**ASSIGNMENT:** Exclude all pictures, then write out exactly the lines below from the first one through the line with "rotate: BrightOrangeToyPlane 403, 198, 78, 50".

**SUPPLIED MATERIAL:**

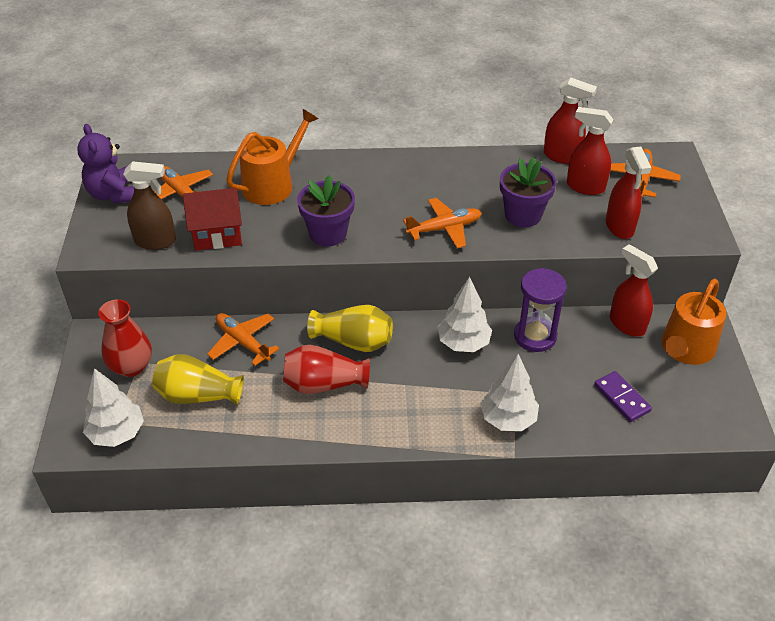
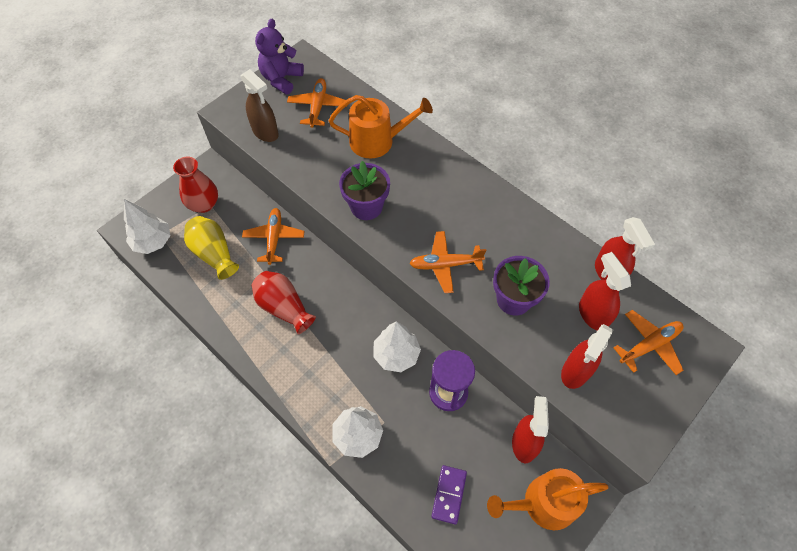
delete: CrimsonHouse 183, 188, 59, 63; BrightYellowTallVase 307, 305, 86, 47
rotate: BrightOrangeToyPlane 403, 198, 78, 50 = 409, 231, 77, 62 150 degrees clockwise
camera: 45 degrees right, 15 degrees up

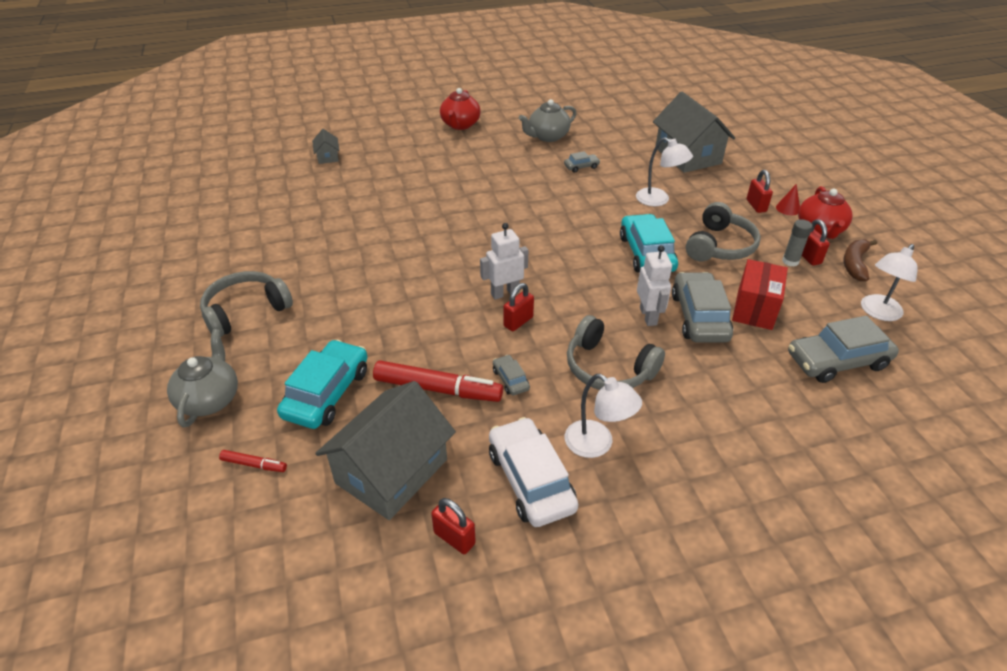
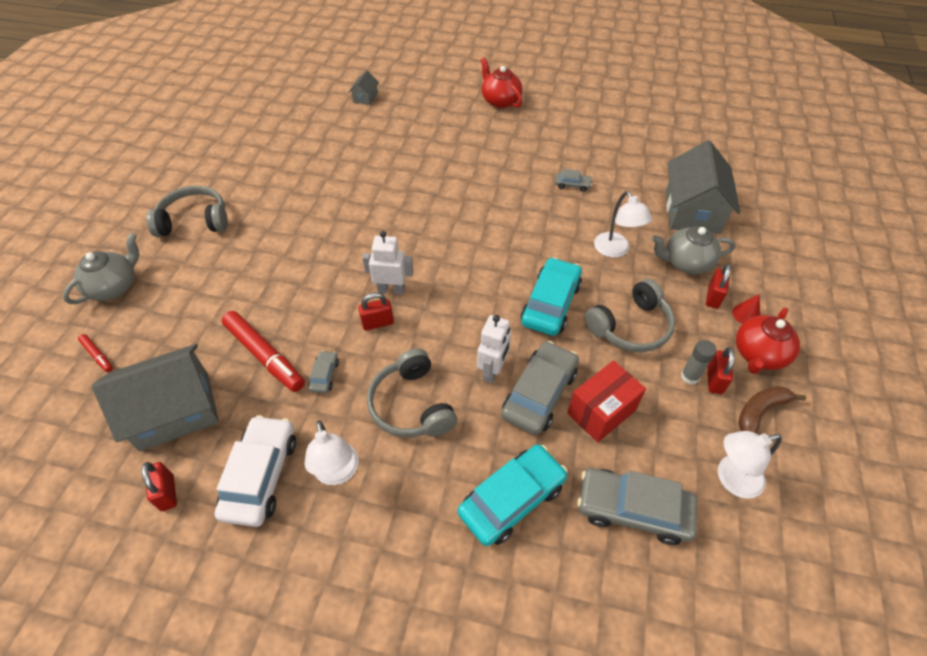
move: TurquoiseToyCar 277, 340, 91, 89 to 458, 444, 110, 102; AshGreyTeaPot 519, 99, 58, 43 to 652, 226, 84, 48
rotate: CrimsonTeaPot 440, 88, 41, 42 = 481, 58, 41, 50 105 degrees clockwise
camera: 30 degrees right, 10 degrees up

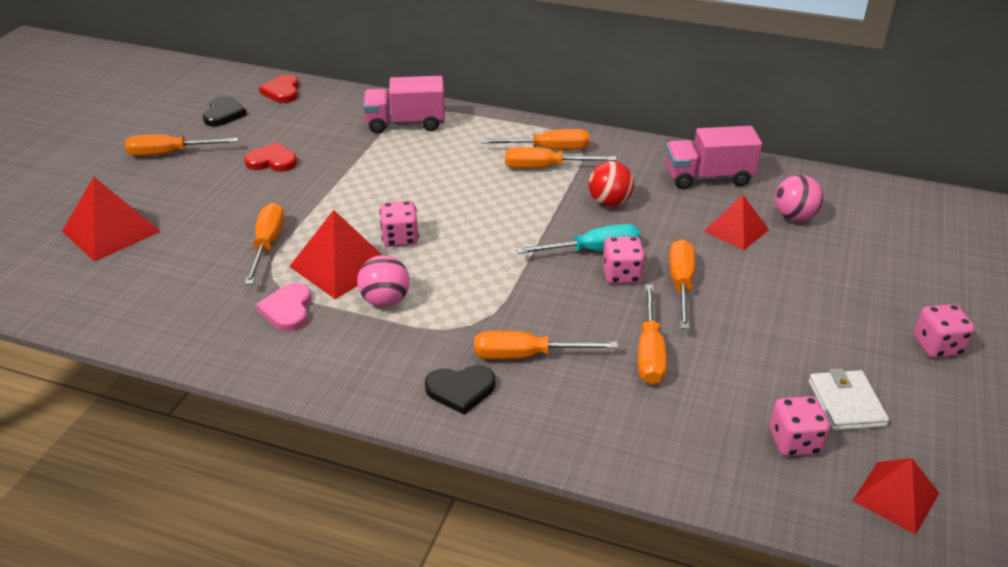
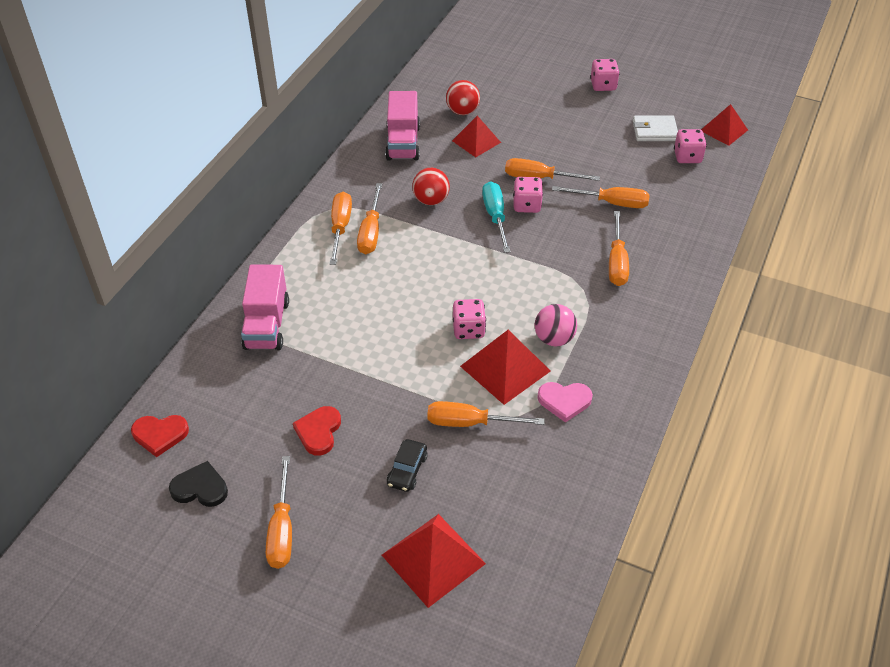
delete: JetBlackHeartShape 425, 365, 70, 50
insert: JetBlackToyCar 387, 439, 41, 53
recolor: PinkSphere 775, 175, 48, 46 to CrimsonSphere 446, 80, 34, 35
camera: 85 degrees left, 10 degrees up

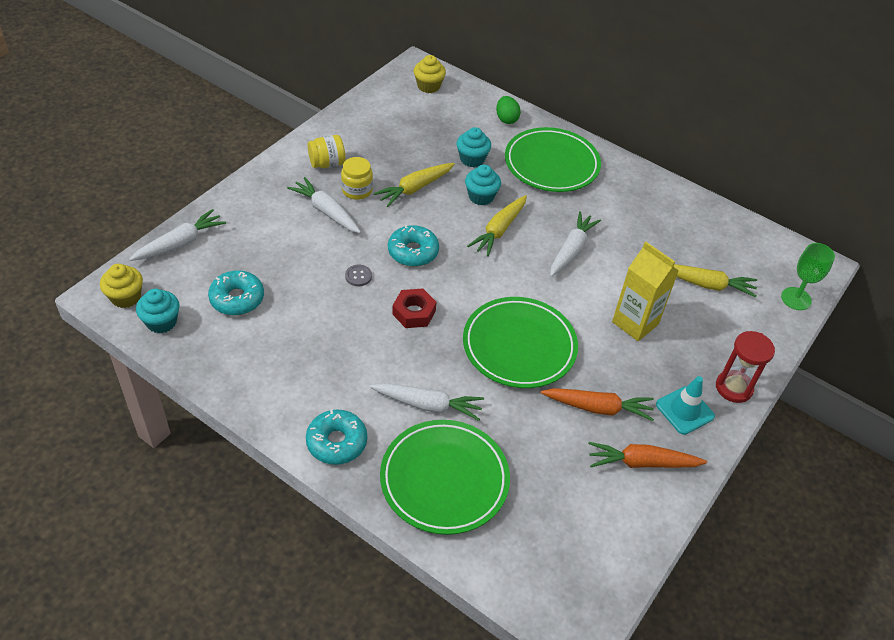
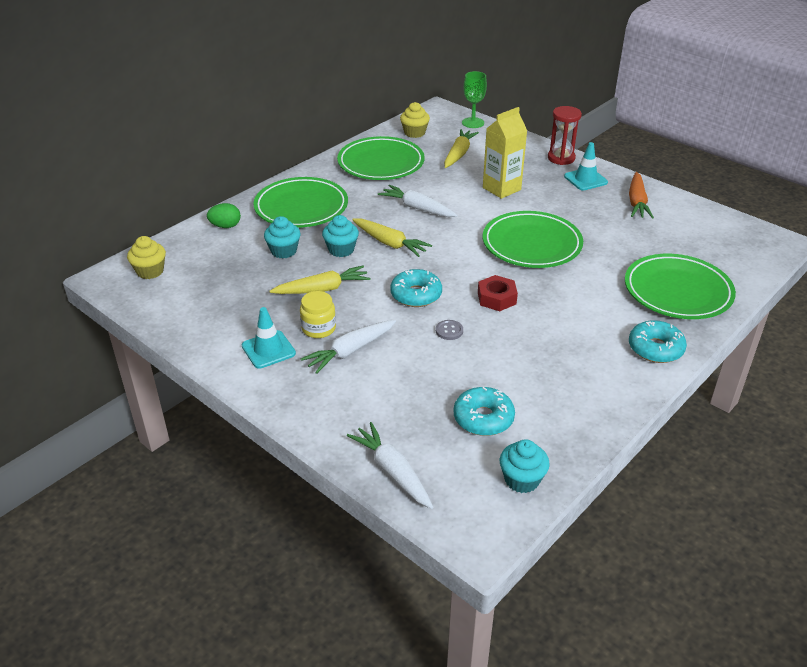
delete: WhiteCarrot 370, 383, 114, 38; BrightOrangeCarrot 541, 388, 113, 33
insert: LeafGreenFlatDish 337, 136, 88, 44
move: BrightYellowCupcake 100, 264, 43, 44 to 400, 102, 30, 36
replace: BrightYellowJar 308, 135, 37, 33 to TurquoiseSafetyCone 242, 307, 54, 62
rotate: BrightYellowCarrot 374, 163, 81, 44 = 270, 266, 100, 28 75 degrees counterclockwise
camera: 80 degrees left, 10 degrees down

**EXPECTED ANSWER:**
delete: CrimsonHouse 183, 188, 59, 63; BrightYellowTallVase 307, 305, 86, 47
rotate: BrightOrangeToyPlane 403, 198, 78, 50 = 409, 231, 77, 62 150 degrees clockwise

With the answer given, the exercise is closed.